**Available records**:
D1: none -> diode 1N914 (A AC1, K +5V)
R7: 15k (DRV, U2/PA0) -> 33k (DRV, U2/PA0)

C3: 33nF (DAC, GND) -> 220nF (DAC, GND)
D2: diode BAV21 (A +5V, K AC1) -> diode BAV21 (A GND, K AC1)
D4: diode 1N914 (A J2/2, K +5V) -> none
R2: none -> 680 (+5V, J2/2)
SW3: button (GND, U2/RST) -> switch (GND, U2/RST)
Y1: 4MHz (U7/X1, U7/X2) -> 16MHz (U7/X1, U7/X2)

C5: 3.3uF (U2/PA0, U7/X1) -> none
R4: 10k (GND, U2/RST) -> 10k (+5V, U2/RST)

**Exercise aim**:
Go through the material above and count the lines that contain "none"; answer with the number alone.

**Task result**:
4